(Object tracking records)
▼

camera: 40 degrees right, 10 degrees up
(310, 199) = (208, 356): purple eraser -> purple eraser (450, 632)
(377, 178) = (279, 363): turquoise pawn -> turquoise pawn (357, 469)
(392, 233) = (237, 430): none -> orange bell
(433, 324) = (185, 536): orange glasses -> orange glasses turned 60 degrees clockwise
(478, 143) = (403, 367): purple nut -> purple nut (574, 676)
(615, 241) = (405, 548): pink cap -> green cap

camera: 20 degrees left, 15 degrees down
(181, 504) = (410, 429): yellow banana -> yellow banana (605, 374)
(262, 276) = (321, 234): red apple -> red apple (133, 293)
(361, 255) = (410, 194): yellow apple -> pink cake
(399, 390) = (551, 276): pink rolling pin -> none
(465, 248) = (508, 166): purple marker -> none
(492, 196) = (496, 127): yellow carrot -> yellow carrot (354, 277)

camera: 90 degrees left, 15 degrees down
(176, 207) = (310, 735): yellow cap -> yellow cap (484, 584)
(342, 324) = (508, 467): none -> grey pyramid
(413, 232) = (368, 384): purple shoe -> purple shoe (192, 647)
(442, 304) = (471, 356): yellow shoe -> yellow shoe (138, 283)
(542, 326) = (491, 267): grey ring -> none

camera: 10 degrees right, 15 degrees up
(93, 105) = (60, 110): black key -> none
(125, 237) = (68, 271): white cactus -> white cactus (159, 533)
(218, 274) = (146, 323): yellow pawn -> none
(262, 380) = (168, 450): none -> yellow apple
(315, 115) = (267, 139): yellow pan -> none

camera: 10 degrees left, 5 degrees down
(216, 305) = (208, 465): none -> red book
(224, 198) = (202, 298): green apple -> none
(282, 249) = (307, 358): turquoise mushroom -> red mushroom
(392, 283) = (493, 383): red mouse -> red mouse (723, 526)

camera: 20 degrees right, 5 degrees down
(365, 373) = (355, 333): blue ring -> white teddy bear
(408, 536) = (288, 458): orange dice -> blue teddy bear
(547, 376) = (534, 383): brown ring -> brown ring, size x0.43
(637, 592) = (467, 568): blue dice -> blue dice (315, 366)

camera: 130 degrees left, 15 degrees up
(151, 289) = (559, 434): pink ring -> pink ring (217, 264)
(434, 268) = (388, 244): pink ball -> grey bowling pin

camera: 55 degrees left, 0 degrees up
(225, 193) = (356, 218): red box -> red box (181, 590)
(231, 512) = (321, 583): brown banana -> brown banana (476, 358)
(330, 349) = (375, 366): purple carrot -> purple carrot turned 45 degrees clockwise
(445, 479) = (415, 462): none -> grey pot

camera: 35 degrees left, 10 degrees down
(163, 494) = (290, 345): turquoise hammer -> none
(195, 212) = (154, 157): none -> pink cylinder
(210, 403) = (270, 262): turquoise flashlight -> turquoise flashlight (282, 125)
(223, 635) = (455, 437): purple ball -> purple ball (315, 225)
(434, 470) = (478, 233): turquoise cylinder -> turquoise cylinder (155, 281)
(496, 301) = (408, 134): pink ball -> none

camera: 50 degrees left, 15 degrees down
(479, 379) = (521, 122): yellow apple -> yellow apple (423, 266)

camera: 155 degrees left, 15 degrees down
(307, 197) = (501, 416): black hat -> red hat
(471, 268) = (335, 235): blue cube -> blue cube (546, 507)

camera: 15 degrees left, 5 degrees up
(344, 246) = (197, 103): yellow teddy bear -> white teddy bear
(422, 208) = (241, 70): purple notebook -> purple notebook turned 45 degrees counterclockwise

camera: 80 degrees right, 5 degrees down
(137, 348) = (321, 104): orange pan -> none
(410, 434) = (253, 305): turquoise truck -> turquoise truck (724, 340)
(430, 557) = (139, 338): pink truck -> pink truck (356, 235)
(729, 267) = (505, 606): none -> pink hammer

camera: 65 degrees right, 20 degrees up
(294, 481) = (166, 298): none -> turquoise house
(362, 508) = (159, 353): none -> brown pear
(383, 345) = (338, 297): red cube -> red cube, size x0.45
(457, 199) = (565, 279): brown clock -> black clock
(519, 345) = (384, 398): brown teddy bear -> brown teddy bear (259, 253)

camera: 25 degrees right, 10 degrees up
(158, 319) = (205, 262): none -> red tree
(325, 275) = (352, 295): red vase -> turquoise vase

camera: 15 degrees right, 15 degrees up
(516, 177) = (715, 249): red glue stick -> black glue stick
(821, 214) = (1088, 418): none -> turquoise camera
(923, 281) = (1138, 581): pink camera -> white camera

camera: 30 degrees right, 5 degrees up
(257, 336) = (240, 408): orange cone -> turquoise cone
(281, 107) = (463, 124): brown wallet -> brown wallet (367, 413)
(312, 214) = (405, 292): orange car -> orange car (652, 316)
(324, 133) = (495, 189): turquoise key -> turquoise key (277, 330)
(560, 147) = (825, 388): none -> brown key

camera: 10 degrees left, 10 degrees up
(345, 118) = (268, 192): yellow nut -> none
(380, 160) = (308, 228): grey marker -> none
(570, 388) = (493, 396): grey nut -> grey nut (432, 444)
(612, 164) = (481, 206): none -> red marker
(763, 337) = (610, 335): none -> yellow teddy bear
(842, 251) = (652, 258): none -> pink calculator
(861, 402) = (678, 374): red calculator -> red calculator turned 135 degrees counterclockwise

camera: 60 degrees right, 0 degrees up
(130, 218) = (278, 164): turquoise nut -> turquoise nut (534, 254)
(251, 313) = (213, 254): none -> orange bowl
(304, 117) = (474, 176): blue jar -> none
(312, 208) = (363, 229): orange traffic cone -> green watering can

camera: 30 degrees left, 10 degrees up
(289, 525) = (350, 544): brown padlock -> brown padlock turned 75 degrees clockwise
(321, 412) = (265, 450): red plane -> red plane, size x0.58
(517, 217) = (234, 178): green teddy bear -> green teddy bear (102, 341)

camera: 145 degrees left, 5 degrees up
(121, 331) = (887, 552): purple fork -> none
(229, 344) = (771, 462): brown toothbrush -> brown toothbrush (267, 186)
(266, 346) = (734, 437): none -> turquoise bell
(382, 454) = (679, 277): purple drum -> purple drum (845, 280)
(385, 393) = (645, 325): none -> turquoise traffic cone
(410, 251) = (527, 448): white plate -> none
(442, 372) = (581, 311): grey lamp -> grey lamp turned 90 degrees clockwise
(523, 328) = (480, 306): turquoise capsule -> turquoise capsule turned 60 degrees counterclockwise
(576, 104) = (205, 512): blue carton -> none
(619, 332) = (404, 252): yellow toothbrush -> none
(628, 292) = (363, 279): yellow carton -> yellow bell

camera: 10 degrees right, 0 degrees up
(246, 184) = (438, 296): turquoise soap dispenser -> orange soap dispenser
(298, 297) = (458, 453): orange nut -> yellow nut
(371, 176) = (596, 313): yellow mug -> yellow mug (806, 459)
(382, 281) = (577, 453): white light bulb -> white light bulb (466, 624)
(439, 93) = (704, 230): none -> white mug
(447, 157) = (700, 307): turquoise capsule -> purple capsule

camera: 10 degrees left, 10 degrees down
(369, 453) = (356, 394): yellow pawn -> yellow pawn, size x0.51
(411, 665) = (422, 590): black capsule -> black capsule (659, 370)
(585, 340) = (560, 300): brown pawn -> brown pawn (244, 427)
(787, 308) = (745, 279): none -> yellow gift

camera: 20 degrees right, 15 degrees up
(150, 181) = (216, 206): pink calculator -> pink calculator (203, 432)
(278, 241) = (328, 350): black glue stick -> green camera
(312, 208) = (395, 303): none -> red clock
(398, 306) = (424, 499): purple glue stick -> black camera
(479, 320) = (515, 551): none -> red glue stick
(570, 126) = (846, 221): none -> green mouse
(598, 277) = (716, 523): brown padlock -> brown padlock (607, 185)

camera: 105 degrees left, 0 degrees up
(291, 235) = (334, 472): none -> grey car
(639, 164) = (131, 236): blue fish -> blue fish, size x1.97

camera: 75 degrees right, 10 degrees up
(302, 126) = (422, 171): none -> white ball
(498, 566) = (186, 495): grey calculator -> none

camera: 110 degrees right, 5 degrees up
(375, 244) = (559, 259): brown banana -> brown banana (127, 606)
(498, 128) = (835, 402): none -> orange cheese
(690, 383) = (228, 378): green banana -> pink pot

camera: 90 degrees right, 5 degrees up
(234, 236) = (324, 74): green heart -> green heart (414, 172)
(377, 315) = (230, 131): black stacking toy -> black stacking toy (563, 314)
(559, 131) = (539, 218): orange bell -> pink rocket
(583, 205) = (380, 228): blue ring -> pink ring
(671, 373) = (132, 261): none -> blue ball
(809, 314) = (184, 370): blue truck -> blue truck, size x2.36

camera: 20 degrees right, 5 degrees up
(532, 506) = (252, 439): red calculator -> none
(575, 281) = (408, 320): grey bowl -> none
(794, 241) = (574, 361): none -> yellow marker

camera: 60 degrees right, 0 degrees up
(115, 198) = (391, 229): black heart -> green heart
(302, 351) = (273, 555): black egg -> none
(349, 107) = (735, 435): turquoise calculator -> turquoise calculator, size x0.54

▲

Assigned task. There is a line with "(842, 251) = (652, 258): none" and a line with "(369, 453) = (356, 394): yellow" above. Copy exactly those two lines and all lines between them, with nothing else.

Task response.
(842, 251) = (652, 258): none -> pink calculator
(861, 402) = (678, 374): red calculator -> red calculator turned 135 degrees counterclockwise

camera: 60 degrees right, 0 degrees up
(130, 218) = (278, 164): turquoise nut -> turquoise nut (534, 254)
(251, 313) = (213, 254): none -> orange bowl
(304, 117) = (474, 176): blue jar -> none
(312, 208) = (363, 229): orange traffic cone -> green watering can

camera: 30 degrees left, 10 degrees up
(289, 525) = (350, 544): brown padlock -> brown padlock turned 75 degrees clockwise
(321, 412) = (265, 450): red plane -> red plane, size x0.58
(517, 217) = (234, 178): green teddy bear -> green teddy bear (102, 341)

camera: 145 degrees left, 5 degrees up
(121, 331) = (887, 552): purple fork -> none
(229, 344) = (771, 462): brown toothbrush -> brown toothbrush (267, 186)
(266, 346) = (734, 437): none -> turquoise bell
(382, 454) = (679, 277): purple drum -> purple drum (845, 280)
(385, 393) = (645, 325): none -> turquoise traffic cone
(410, 251) = (527, 448): white plate -> none
(442, 372) = (581, 311): grey lamp -> grey lamp turned 90 degrees clockwise
(523, 328) = (480, 306): turquoise capsule -> turquoise capsule turned 60 degrees counterclockwise
(576, 104) = (205, 512): blue carton -> none
(619, 332) = (404, 252): yellow toothbrush -> none
(628, 292) = (363, 279): yellow carton -> yellow bell

camera: 10 degrees right, 0 degrees up
(246, 184) = (438, 296): turquoise soap dispenser -> orange soap dispenser
(298, 297) = (458, 453): orange nut -> yellow nut
(371, 176) = (596, 313): yellow mug -> yellow mug (806, 459)
(382, 281) = (577, 453): white light bulb -> white light bulb (466, 624)
(439, 93) = (704, 230): none -> white mug
(447, 157) = (700, 307): turquoise capsule -> purple capsule

camera: 10 degrees left, 10 degrees down
(369, 453) = (356, 394): yellow pawn -> yellow pawn, size x0.51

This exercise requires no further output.